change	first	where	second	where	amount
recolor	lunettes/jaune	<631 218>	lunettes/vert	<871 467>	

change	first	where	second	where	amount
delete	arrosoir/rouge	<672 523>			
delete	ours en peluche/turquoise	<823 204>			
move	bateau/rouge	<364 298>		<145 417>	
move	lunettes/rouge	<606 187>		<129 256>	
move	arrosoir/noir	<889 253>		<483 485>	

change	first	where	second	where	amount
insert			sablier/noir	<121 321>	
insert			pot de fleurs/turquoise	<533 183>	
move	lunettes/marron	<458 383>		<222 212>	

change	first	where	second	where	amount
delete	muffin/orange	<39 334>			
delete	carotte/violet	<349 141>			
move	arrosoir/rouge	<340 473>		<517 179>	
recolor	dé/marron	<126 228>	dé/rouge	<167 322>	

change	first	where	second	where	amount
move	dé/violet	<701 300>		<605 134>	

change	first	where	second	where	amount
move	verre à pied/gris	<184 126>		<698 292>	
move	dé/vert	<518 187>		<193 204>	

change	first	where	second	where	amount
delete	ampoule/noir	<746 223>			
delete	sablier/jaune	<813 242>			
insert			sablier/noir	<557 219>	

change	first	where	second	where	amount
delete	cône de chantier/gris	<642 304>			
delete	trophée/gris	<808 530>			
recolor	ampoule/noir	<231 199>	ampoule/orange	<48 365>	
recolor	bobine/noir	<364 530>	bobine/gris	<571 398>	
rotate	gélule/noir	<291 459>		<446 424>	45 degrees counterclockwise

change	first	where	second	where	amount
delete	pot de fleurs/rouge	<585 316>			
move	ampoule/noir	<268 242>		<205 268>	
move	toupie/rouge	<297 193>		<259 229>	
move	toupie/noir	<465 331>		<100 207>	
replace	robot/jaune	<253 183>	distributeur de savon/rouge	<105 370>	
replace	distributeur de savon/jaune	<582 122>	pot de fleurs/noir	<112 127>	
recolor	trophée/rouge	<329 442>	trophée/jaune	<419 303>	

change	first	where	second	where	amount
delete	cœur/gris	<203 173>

--

**TASK STATEMENT**
Retype the entries one by one, exactly.

**TASK RESPONSE**
change	first	where	second	where	amount
recolor	lunettes/jaune	<631 218>	lunettes/vert	<871 467>	

change	first	where	second	where	amount
delete	arrosoir/rouge	<672 523>			
delete	ours en peluche/turquoise	<823 204>			
move	bateau/rouge	<364 298>		<145 417>	
move	lunettes/rouge	<606 187>		<129 256>	
move	arrosoir/noir	<889 253>		<483 485>	

change	first	where	second	where	amount
insert			sablier/noir	<121 321>	
insert			pot de fleurs/turquoise	<533 183>	
move	lunettes/marron	<458 383>		<222 212>	

change	first	where	second	where	amount
delete	muffin/orange	<39 334>			
delete	carotte/violet	<349 141>			
move	arrosoir/rouge	<340 473>		<517 179>	
recolor	dé/marron	<126 228>	dé/rouge	<167 322>	

change	first	where	second	where	amount
move	dé/violet	<701 300>		<605 134>	

change	first	where	second	where	amount
move	verre à pied/gris	<184 126>		<698 292>	
move	dé/vert	<518 187>		<193 204>	

change	first	where	second	where	amount
delete	ampoule/noir	<746 223>			
delete	sablier/jaune	<813 242>			
insert			sablier/noir	<557 219>	

change	first	where	second	where	amount
delete	cône de chantier/gris	<642 304>			
delete	trophée/gris	<808 530>			
recolor	ampoule/noir	<231 199>	ampoule/orange	<48 365>	
recolor	bobine/noir	<364 530>	bobine/gris	<571 398>	
rotate	gélule/noir	<291 459>		<446 424>	45 degrees counterclockwise

change	first	where	second	where	amount
delete	pot de fleurs/rouge	<585 316>			
move	ampoule/noir	<268 242>		<205 268>	
move	toupie/rouge	<297 193>		<259 229>	
move	toupie/noir	<465 331>		<100 207>	
replace	robot/jaune	<253 183>	distributeur de savon/rouge	<105 370>	
replace	distributeur de savon/jaune	<582 122>	pot de fleurs/noir	<112 127>	
recolor	trophée/rouge	<329 442>	trophée/jaune	<419 303>	

change	first	where	second	where	amount
delete	cœur/gris	<203 173>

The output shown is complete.